▸ **Voci del dataset**:

◆ ◆ ◆

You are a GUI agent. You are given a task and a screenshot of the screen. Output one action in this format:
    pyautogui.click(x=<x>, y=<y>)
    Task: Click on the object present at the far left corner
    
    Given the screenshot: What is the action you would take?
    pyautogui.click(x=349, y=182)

◆ ◆ ◆

Duplica tutte le righe riportate sopra, senza cambiare nulla.

You are a GUI agent. You are given a task and a screenshot of the screen. Output one action in this format:
    pyautogui.click(x=<x>, y=<y>)
    Task: Click on the object present at the far left corner
    
    Given the screenshot: What is the action you would take?
    pyautogui.click(x=349, y=182)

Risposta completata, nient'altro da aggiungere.